* Assignment *
From the records below, output exactly the lines starting at the line with "TP1: none -> test point (VI)" and ending at the line with "R5: 820 (+3V3, VC) -> none", both of them included, but no pictures.

* Provided data *
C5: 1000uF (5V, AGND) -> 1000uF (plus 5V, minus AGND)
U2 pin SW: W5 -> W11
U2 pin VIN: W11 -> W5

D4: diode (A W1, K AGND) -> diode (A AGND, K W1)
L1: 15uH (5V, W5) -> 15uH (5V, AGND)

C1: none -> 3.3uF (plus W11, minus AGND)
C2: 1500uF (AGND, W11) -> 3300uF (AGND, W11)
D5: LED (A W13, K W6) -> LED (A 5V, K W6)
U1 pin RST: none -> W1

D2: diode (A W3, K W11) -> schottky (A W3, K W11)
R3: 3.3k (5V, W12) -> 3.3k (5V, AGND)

...

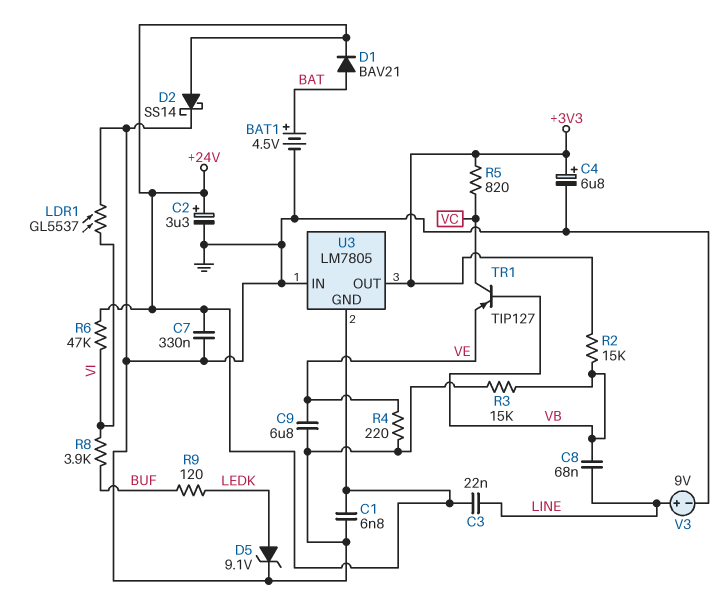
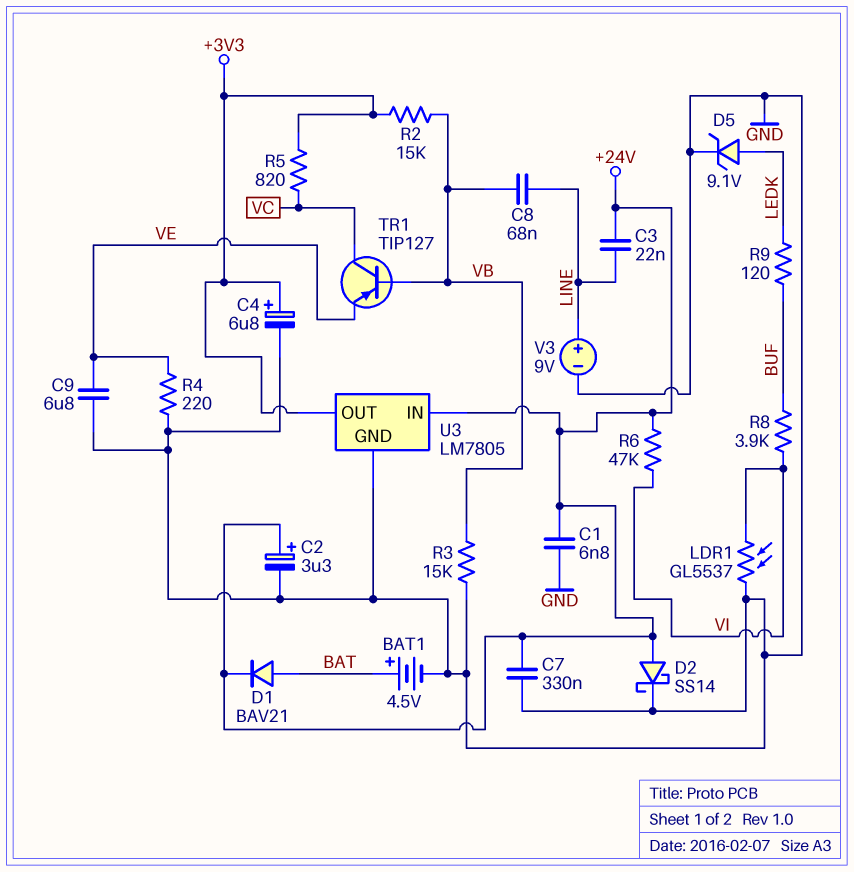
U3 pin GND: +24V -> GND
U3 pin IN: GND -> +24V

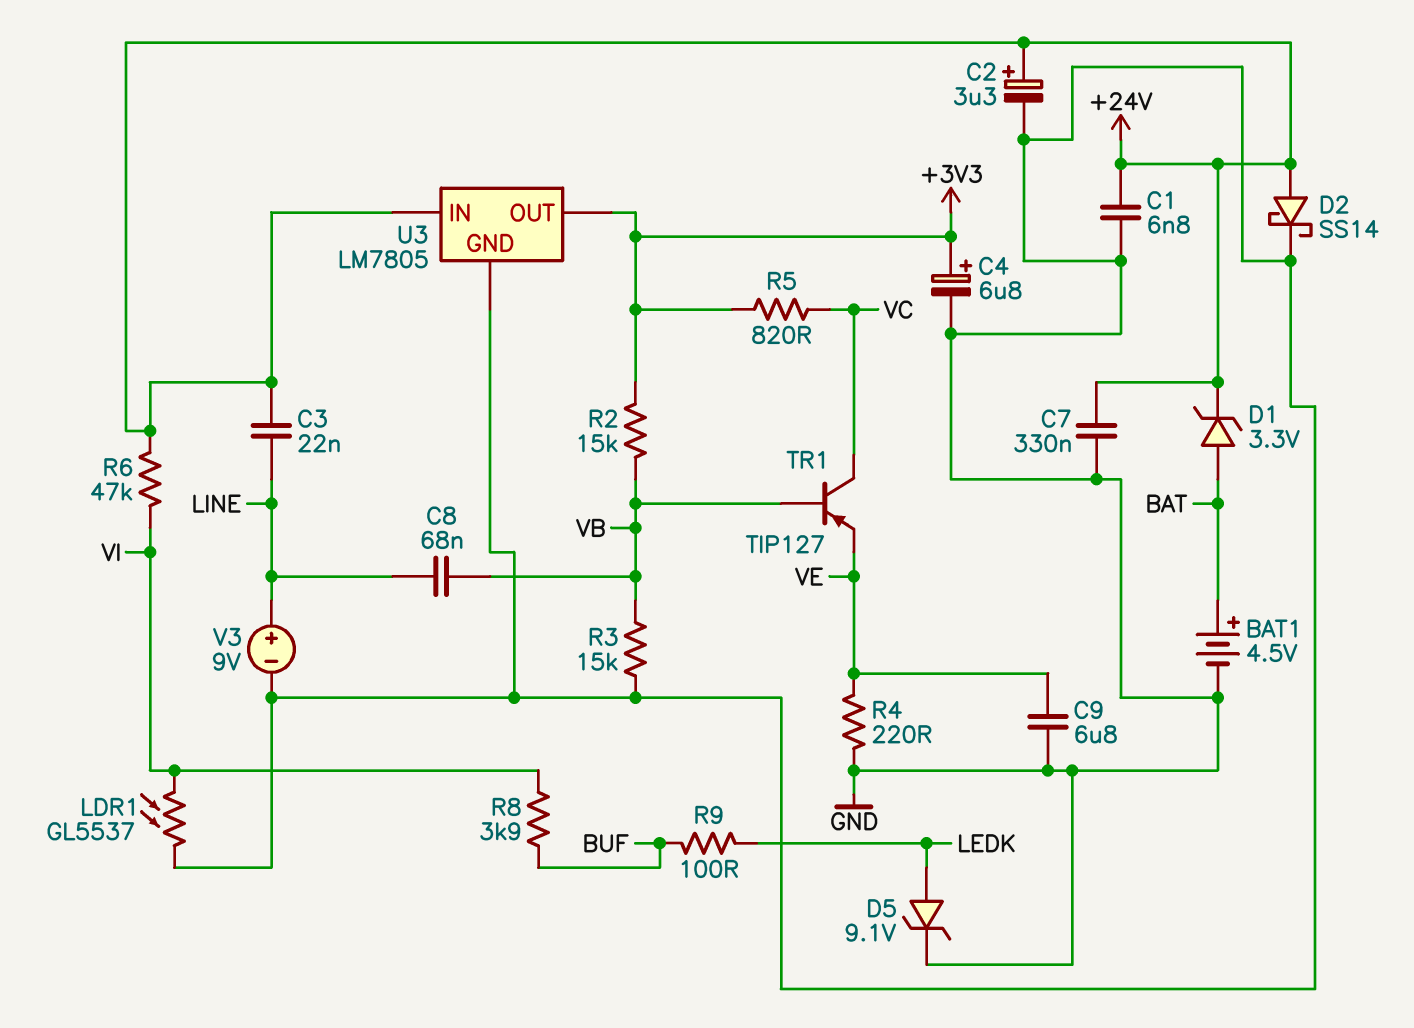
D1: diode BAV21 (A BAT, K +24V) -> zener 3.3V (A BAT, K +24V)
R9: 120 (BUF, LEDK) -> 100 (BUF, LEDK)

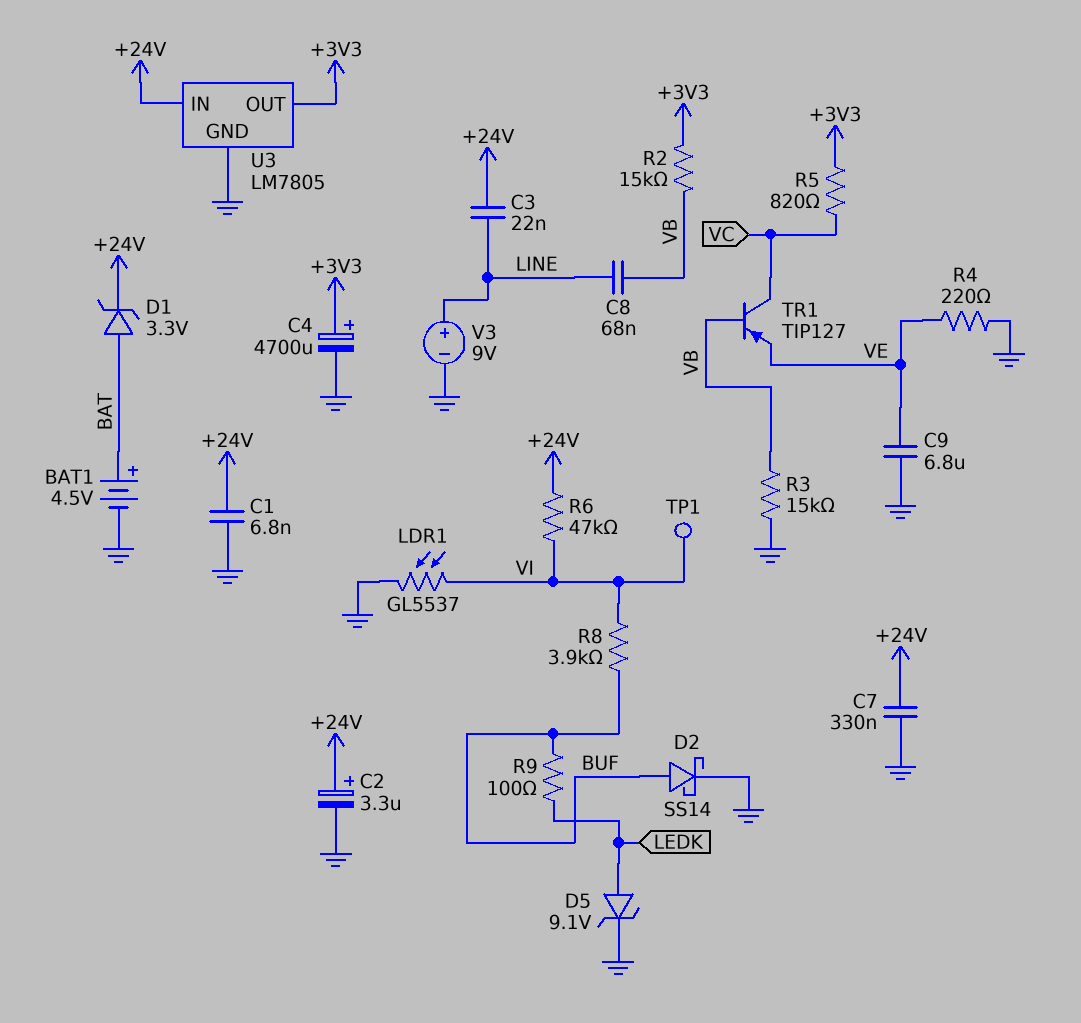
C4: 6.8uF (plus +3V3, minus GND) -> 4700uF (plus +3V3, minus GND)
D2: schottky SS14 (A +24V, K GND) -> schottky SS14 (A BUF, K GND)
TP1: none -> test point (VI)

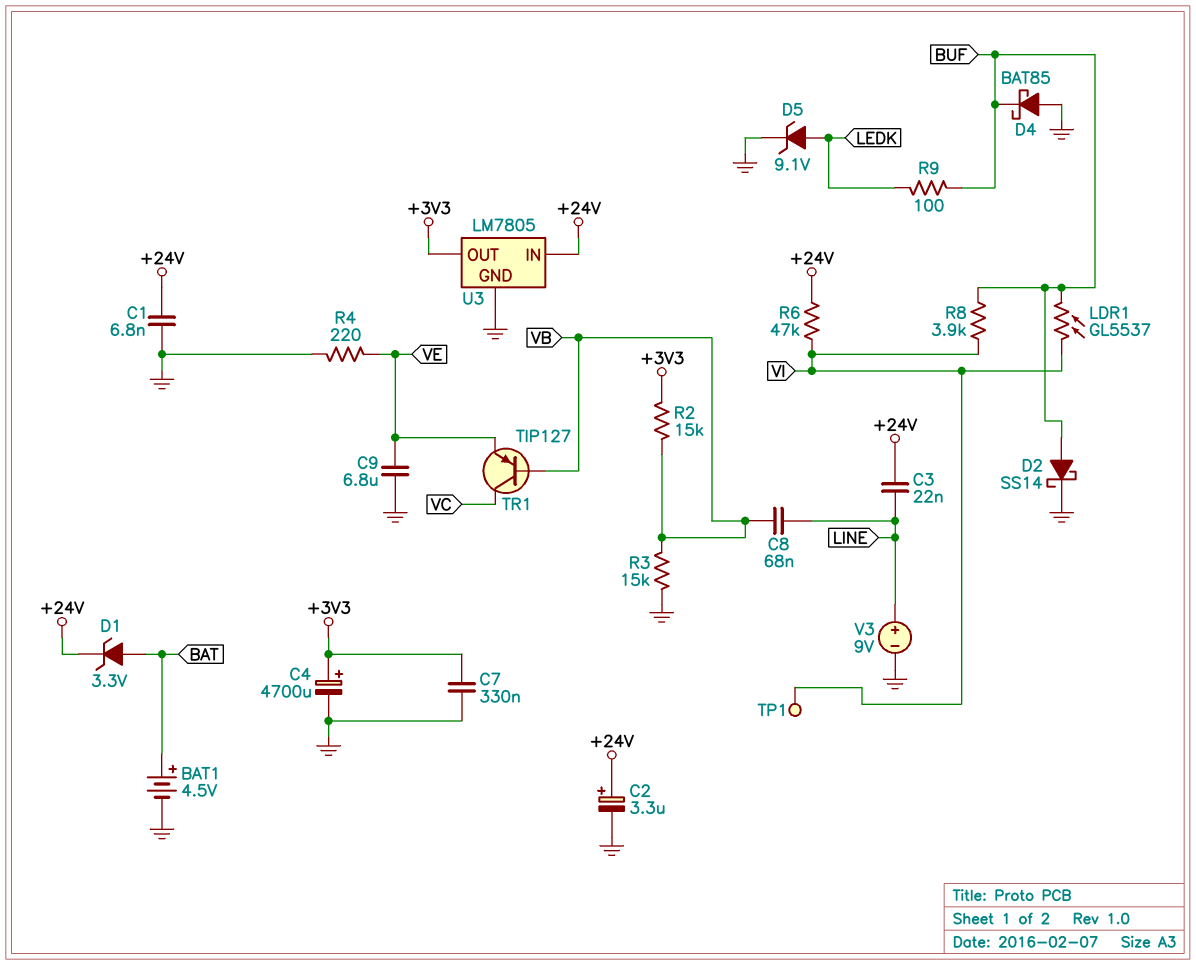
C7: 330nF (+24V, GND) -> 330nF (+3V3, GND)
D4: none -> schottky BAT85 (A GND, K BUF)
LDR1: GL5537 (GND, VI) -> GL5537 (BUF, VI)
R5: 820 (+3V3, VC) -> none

* Expected answer *
TP1: none -> test point (VI)

C7: 330nF (+24V, GND) -> 330nF (+3V3, GND)
D4: none -> schottky BAT85 (A GND, K BUF)
LDR1: GL5537 (GND, VI) -> GL5537 (BUF, VI)
R5: 820 (+3V3, VC) -> none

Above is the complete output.